-- Records for the task follows --

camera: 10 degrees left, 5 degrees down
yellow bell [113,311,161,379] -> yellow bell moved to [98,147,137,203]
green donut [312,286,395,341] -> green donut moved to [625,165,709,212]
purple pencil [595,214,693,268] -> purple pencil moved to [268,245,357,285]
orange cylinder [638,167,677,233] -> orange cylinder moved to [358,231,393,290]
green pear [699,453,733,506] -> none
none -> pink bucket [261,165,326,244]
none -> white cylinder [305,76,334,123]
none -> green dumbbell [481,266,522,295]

-- Records for the task concluded --

Every line of the data must be reproduced exactly.

camera: 10 degrees left, 5 degrees down
yellow bell [113,311,161,379] -> yellow bell moved to [98,147,137,203]
green donut [312,286,395,341] -> green donut moved to [625,165,709,212]
purple pencil [595,214,693,268] -> purple pencil moved to [268,245,357,285]
orange cylinder [638,167,677,233] -> orange cylinder moved to [358,231,393,290]
green pear [699,453,733,506] -> none
none -> pink bucket [261,165,326,244]
none -> white cylinder [305,76,334,123]
none -> green dumbbell [481,266,522,295]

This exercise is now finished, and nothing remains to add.